### Listed records
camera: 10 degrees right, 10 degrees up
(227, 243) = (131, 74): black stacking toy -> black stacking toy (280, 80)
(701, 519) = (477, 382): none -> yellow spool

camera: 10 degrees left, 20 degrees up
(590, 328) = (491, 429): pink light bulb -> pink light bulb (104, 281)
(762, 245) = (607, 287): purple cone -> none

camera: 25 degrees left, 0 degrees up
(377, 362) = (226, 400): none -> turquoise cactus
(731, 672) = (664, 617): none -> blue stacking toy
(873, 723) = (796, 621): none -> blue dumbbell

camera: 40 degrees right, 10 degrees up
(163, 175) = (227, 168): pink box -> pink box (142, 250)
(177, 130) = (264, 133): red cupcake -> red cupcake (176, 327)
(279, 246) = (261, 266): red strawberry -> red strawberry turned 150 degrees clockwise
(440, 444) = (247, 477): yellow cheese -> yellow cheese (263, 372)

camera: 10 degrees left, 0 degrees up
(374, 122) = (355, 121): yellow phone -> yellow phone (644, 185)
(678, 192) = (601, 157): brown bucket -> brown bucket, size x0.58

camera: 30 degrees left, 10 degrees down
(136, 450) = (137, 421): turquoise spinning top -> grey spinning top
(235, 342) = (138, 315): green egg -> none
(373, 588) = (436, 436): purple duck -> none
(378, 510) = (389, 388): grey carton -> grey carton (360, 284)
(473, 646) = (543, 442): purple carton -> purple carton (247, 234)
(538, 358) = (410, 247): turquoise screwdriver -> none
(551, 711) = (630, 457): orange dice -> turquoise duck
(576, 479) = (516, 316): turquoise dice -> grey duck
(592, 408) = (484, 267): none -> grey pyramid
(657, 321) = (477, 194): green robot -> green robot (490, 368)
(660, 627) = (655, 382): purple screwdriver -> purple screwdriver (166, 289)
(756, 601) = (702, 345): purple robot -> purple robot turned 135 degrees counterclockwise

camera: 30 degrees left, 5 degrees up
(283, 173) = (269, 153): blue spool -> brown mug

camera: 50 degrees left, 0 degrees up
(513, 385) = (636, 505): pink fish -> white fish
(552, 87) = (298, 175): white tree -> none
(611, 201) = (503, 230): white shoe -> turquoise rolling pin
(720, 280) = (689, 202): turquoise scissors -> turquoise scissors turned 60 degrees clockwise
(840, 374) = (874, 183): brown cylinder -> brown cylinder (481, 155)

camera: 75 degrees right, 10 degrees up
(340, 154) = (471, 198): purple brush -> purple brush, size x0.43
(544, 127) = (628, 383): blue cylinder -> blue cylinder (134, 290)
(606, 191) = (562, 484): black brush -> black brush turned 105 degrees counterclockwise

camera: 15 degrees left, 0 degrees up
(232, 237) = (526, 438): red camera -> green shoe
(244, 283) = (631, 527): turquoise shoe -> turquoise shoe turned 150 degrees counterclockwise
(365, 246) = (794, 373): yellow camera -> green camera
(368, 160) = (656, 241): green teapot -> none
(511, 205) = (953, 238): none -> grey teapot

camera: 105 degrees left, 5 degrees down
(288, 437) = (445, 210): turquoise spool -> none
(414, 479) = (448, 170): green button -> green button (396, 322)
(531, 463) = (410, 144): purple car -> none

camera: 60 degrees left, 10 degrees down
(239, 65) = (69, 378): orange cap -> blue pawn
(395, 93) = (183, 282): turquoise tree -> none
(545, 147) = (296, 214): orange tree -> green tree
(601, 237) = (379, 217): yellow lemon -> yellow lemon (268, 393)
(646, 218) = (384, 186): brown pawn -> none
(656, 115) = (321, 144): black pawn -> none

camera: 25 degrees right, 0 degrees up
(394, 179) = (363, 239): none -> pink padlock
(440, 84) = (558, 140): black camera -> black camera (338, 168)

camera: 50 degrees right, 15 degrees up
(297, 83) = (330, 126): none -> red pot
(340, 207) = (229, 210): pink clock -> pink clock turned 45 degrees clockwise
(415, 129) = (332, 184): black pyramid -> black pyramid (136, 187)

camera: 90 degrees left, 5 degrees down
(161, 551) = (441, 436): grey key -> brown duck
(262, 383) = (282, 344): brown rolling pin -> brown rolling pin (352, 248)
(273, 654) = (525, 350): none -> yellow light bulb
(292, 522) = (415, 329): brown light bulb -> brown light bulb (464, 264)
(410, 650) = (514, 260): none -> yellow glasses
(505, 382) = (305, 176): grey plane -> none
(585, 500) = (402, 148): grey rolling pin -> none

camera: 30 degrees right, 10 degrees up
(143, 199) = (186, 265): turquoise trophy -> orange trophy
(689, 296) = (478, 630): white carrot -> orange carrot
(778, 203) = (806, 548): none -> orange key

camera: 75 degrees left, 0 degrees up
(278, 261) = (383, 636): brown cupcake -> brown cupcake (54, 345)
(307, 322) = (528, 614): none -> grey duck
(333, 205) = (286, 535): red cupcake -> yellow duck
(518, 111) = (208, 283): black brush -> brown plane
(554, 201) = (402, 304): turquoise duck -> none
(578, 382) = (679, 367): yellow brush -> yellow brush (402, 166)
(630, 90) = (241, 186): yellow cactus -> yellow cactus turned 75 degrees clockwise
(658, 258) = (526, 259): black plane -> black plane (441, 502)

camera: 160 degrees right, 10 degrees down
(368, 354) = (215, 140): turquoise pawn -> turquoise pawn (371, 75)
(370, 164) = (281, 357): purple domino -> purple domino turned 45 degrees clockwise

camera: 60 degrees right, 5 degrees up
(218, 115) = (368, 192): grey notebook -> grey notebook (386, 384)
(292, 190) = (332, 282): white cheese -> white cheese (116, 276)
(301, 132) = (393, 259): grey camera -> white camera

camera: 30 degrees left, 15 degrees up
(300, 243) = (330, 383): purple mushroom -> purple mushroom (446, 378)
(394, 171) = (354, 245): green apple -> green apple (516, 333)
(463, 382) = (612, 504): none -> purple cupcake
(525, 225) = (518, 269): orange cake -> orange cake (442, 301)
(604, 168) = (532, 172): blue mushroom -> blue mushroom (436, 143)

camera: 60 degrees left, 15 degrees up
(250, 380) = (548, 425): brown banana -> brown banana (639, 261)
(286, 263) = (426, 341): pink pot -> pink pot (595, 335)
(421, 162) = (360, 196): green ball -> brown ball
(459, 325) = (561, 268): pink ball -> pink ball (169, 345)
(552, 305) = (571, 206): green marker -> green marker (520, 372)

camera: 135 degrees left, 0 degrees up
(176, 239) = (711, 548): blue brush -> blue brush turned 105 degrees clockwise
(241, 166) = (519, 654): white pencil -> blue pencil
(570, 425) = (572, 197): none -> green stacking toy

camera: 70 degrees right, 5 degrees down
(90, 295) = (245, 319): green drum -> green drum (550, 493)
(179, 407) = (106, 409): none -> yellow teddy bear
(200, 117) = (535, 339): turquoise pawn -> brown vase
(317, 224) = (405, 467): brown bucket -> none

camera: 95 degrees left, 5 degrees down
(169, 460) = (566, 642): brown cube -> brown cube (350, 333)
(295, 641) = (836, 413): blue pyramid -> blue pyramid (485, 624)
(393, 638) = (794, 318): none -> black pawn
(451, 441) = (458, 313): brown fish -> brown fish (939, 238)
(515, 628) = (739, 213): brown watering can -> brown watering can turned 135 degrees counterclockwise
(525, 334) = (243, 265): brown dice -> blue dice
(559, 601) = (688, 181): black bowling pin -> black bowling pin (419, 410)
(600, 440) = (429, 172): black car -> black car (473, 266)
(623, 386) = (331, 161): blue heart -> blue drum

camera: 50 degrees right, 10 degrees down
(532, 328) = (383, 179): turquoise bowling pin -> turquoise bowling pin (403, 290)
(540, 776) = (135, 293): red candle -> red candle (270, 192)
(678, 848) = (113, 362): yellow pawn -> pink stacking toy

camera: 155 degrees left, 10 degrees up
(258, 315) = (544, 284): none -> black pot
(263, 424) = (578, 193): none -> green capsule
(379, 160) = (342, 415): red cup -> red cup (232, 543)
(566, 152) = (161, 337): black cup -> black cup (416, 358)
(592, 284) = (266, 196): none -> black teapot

### Exercise description
Within the material above, the line with "(278, 261) = (383, 636): brown" opens the range and the line with "(554, 201) = (402, 304): turquoise" closes it; reproduce that range word for word.

### Task solution
(278, 261) = (383, 636): brown cupcake -> brown cupcake (54, 345)
(307, 322) = (528, 614): none -> grey duck
(333, 205) = (286, 535): red cupcake -> yellow duck
(518, 111) = (208, 283): black brush -> brown plane
(554, 201) = (402, 304): turquoise duck -> none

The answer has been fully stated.